Data for this exercise »

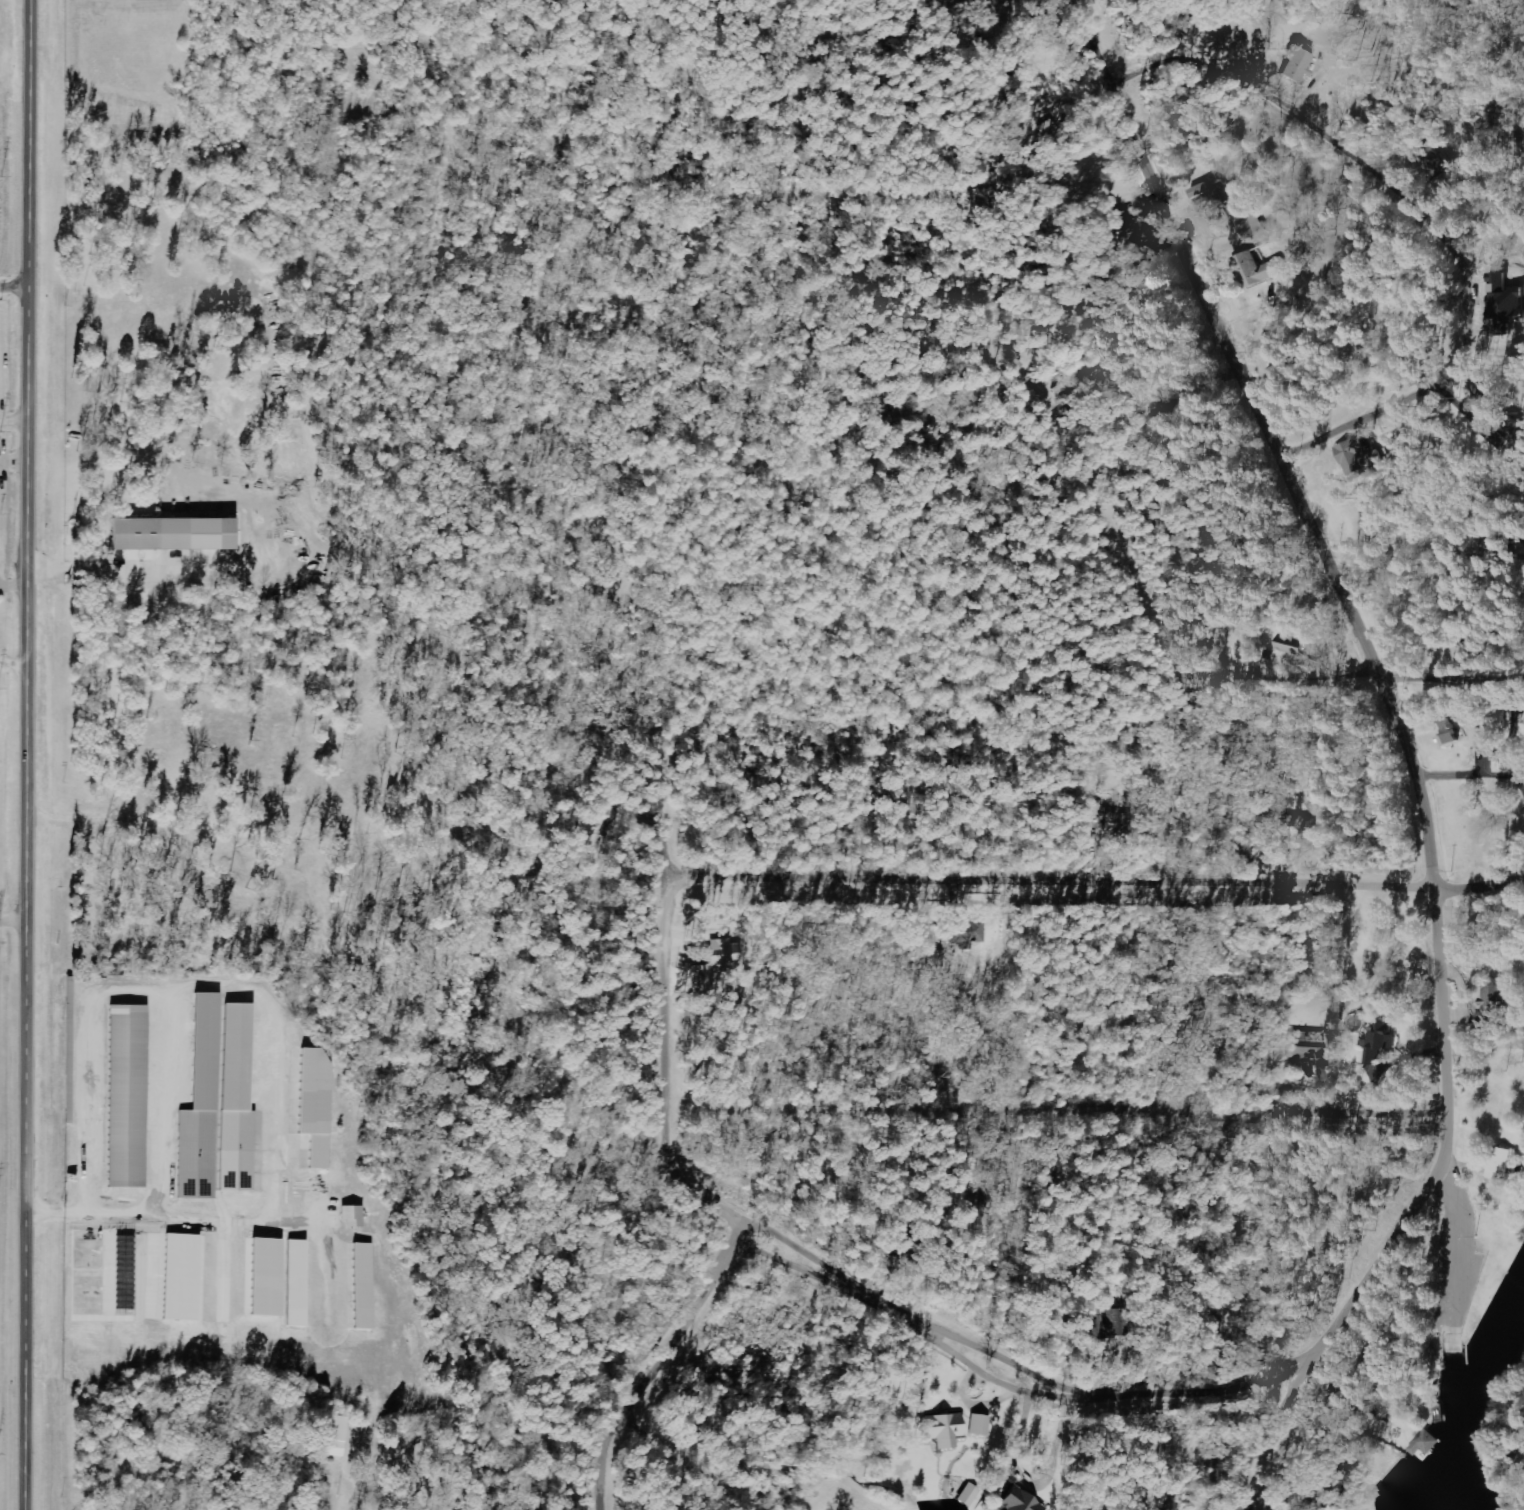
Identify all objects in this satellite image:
building: (1301, 66)
road: (1382, 165)
building: (1201, 191)
building: (1117, 221)
building: (1258, 268)
building: (1511, 290)
road: (17, 293)
building: (1359, 459)
building: (168, 535)
road: (942, 549)
road: (1366, 609)
road: (1073, 673)
building: (1490, 723)
building: (1452, 732)
road: (31, 755)
building: (1300, 824)
road: (1479, 879)
road: (863, 883)
building: (720, 955)
building: (1494, 1002)
road: (1049, 1007)
building: (1380, 1042)
building: (1303, 1046)
building: (126, 1096)
building: (218, 1105)
building: (316, 1105)
building: (1501, 1163)
building: (357, 1216)
road: (1006, 1264)
building: (178, 1277)
building: (266, 1277)
building: (297, 1283)
building: (364, 1286)
road: (652, 1351)
road: (1215, 1365)
road: (1521, 1368)
road: (14, 1399)
road: (978, 1406)
road: (735, 1412)
building: (980, 1425)
building: (942, 1430)
building: (336, 1439)
building: (1425, 1445)
building: (969, 1495)
building: (1017, 1501)

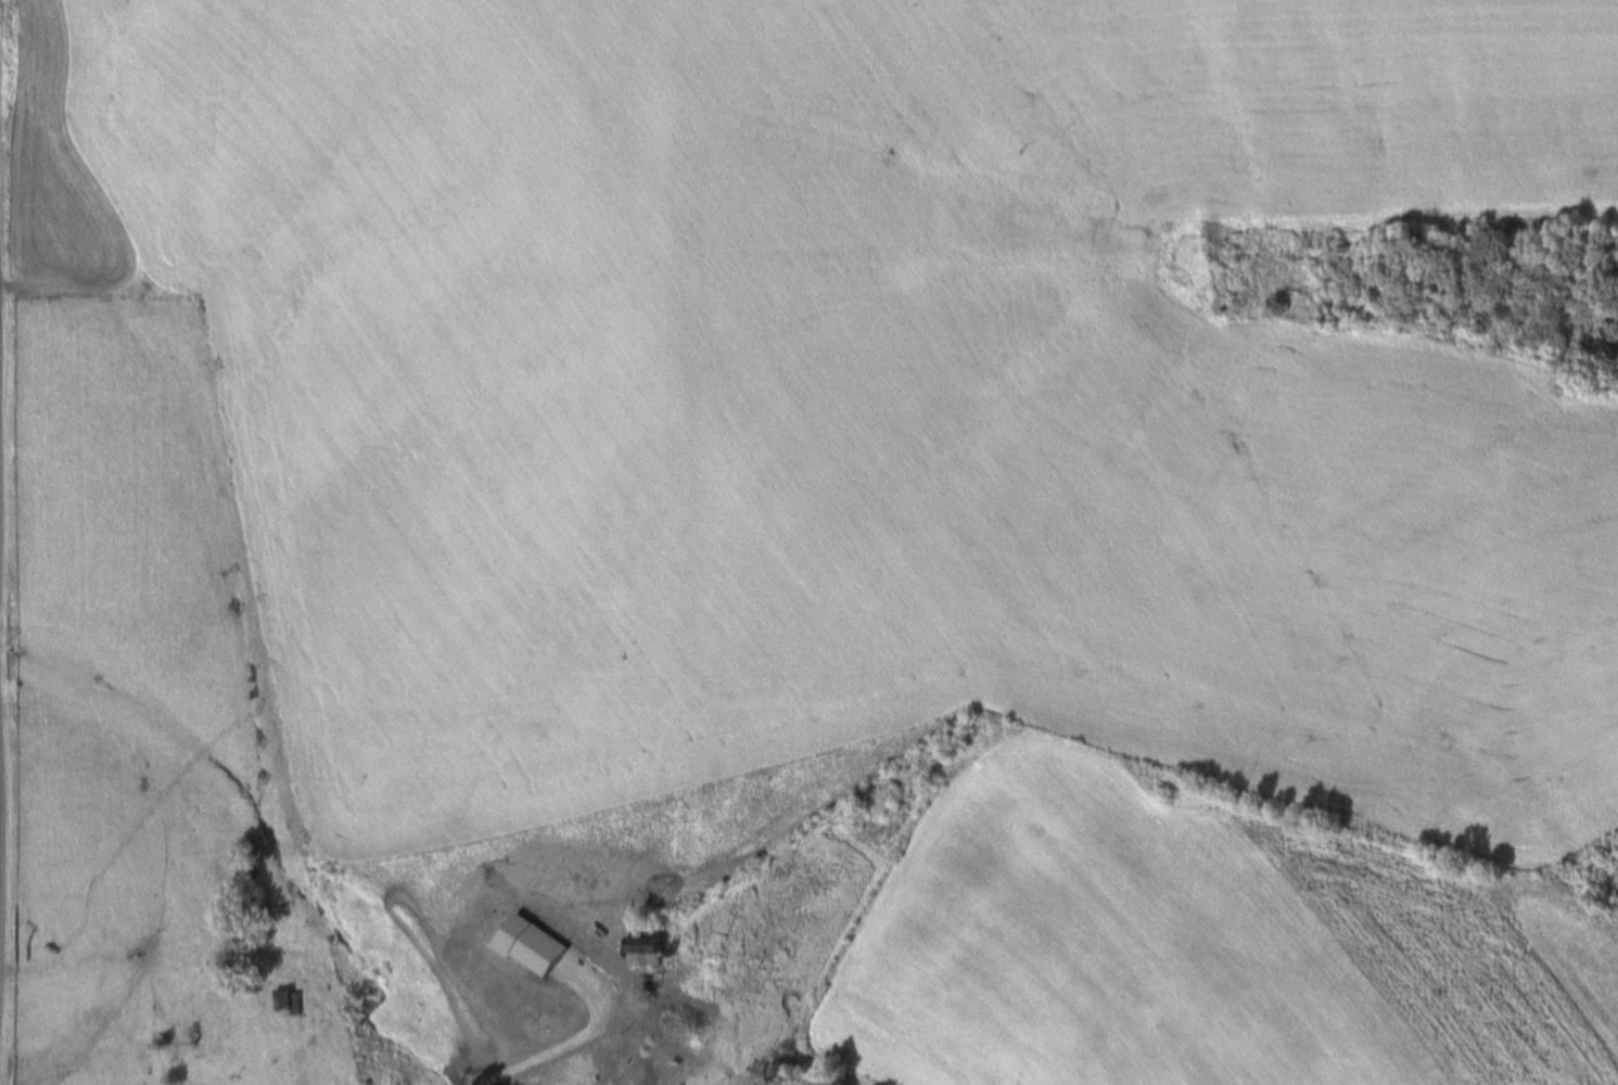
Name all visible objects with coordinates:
building: (660, 946)
building: (640, 950)
building: (596, 998)
building: (280, 1000)
building: (474, 1070)

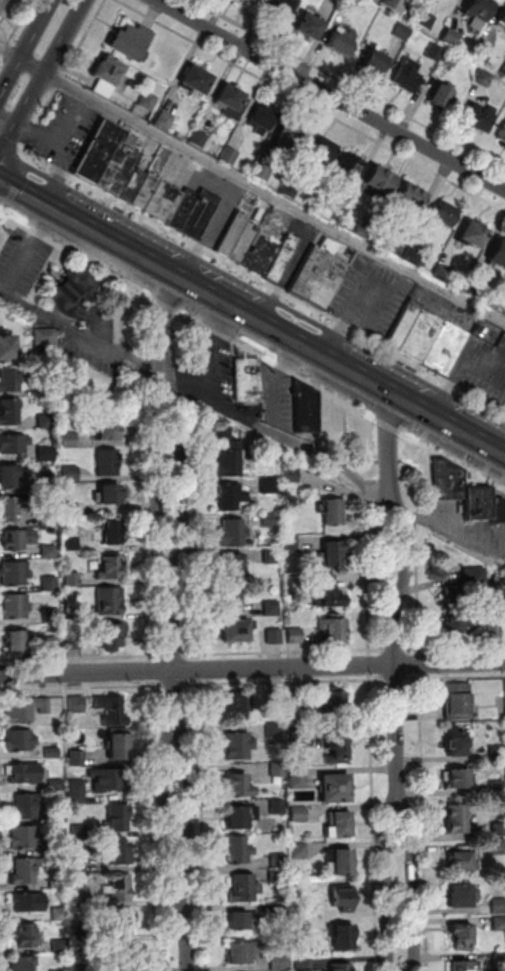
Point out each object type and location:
building: (340, 1)
building: (251, 2)
building: (352, 3)
building: (397, 4)
building: (2, 5)
building: (282, 9)
building: (479, 11)
building: (426, 20)
road: (18, 21)
building: (502, 21)
building: (310, 29)
building: (404, 32)
road: (82, 38)
building: (451, 38)
building: (131, 43)
road: (24, 44)
building: (341, 46)
road: (3, 47)
building: (436, 52)
building: (483, 53)
building: (451, 59)
building: (376, 64)
building: (110, 72)
building: (503, 73)
road: (41, 74)
building: (408, 76)
building: (484, 79)
road: (58, 82)
building: (197, 82)
road: (350, 84)
road: (328, 96)
building: (440, 98)
building: (148, 101)
building: (233, 104)
road: (312, 104)
road: (38, 119)
building: (165, 121)
building: (478, 121)
building: (263, 122)
parking lot: (66, 130)
building: (292, 137)
building: (502, 138)
building: (200, 140)
road: (11, 143)
building: (100, 152)
building: (230, 156)
building: (323, 158)
building: (120, 170)
building: (351, 171)
building: (264, 172)
building: (381, 183)
road: (252, 184)
road: (17, 186)
building: (134, 187)
building: (291, 189)
building: (147, 192)
road: (30, 198)
building: (412, 198)
building: (165, 202)
building: (185, 210)
building: (336, 213)
road: (3, 214)
building: (201, 215)
parking lot: (224, 215)
building: (443, 216)
road: (4, 224)
building: (367, 230)
building: (234, 234)
building: (472, 237)
building: (244, 243)
building: (396, 248)
building: (261, 255)
building: (413, 257)
building: (498, 257)
road: (80, 258)
building: (284, 258)
parking lot: (299, 259)
parking lot: (24, 262)
building: (442, 273)
building: (321, 276)
road: (263, 281)
building: (474, 285)
building: (75, 296)
parking lot: (372, 297)
road: (168, 305)
road: (121, 312)
road: (350, 316)
building: (406, 324)
road: (165, 326)
road: (84, 335)
road: (283, 335)
building: (423, 336)
building: (46, 337)
parking lot: (95, 344)
building: (448, 349)
building: (7, 350)
road: (216, 353)
road: (132, 361)
road: (277, 364)
parking lot: (485, 364)
road: (463, 368)
parking lot: (214, 370)
building: (50, 371)
road: (191, 377)
building: (9, 380)
building: (250, 382)
road: (168, 385)
building: (46, 389)
road: (189, 392)
parking lot: (281, 399)
building: (307, 411)
building: (9, 414)
building: (47, 422)
road: (388, 426)
building: (109, 433)
building: (224, 434)
road: (347, 435)
road: (284, 437)
building: (69, 440)
building: (14, 445)
road: (391, 450)
building: (47, 453)
building: (231, 460)
road: (454, 461)
building: (108, 463)
building: (71, 474)
building: (292, 475)
building: (8, 477)
road: (184, 479)
road: (158, 480)
building: (47, 483)
building: (450, 483)
building: (270, 487)
building: (232, 496)
building: (111, 497)
building: (479, 507)
building: (12, 508)
building: (70, 510)
building: (498, 511)
building: (334, 512)
building: (48, 519)
road: (146, 519)
building: (270, 520)
parking lot: (472, 527)
building: (233, 533)
building: (115, 534)
road: (448, 535)
building: (19, 540)
building: (72, 543)
building: (292, 543)
road: (419, 550)
building: (49, 553)
road: (382, 554)
road: (405, 554)
building: (271, 556)
building: (333, 556)
building: (234, 566)
building: (111, 568)
building: (16, 573)
building: (73, 580)
building: (50, 585)
building: (467, 589)
building: (329, 595)
building: (232, 600)
building: (110, 601)
building: (16, 607)
building: (272, 609)
building: (74, 616)
building: (52, 617)
building: (457, 627)
building: (238, 632)
building: (335, 633)
building: (113, 637)
building: (276, 637)
building: (296, 637)
building: (16, 642)
building: (52, 644)
building: (75, 644)
road: (455, 649)
road: (396, 650)
road: (286, 651)
road: (173, 653)
road: (175, 655)
road: (82, 657)
road: (422, 663)
road: (252, 668)
road: (150, 670)
road: (455, 678)
road: (396, 680)
road: (286, 681)
road: (175, 683)
road: (197, 683)
road: (81, 687)
road: (396, 693)
building: (277, 699)
building: (297, 701)
building: (335, 702)
building: (459, 703)
building: (240, 704)
building: (78, 705)
building: (25, 709)
building: (112, 711)
road: (374, 730)
building: (276, 731)
building: (300, 735)
building: (20, 741)
building: (456, 745)
building: (239, 747)
building: (119, 749)
building: (338, 750)
building: (52, 753)
building: (498, 754)
building: (78, 758)
building: (278, 771)
building: (28, 774)
building: (110, 779)
building: (299, 780)
building: (459, 781)
building: (57, 785)
building: (240, 787)
building: (499, 787)
road: (166, 788)
road: (192, 788)
building: (78, 790)
building: (336, 792)
building: (25, 806)
building: (279, 807)
building: (300, 814)
building: (57, 816)
building: (118, 817)
building: (241, 818)
building: (457, 820)
road: (425, 822)
road: (155, 825)
building: (340, 826)
building: (80, 830)
building: (500, 830)
building: (25, 837)
building: (499, 847)
building: (58, 850)
building: (300, 850)
building: (117, 851)
building: (240, 851)
building: (279, 860)
building: (79, 863)
building: (345, 863)
building: (464, 864)
building: (26, 871)
building: (279, 876)
road: (399, 877)
building: (58, 883)
building: (121, 887)
building: (243, 889)
building: (301, 889)
building: (462, 898)
building: (344, 899)
building: (83, 900)
building: (29, 903)
road: (182, 905)
building: (499, 907)
building: (281, 908)
building: (60, 913)
building: (245, 921)
building: (121, 922)
building: (303, 925)
building: (500, 925)
building: (81, 933)
building: (27, 935)
building: (343, 938)
building: (462, 941)
building: (60, 945)
building: (244, 953)
building: (124, 956)
building: (501, 960)
building: (281, 962)
building: (24, 964)
building: (305, 964)
building: (83, 965)
building: (466, 966)
building: (341, 967)
building: (60, 970)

Problem description » From the records, determine the number of lines holding the word "parking", and state that number only.

Problem solution » 10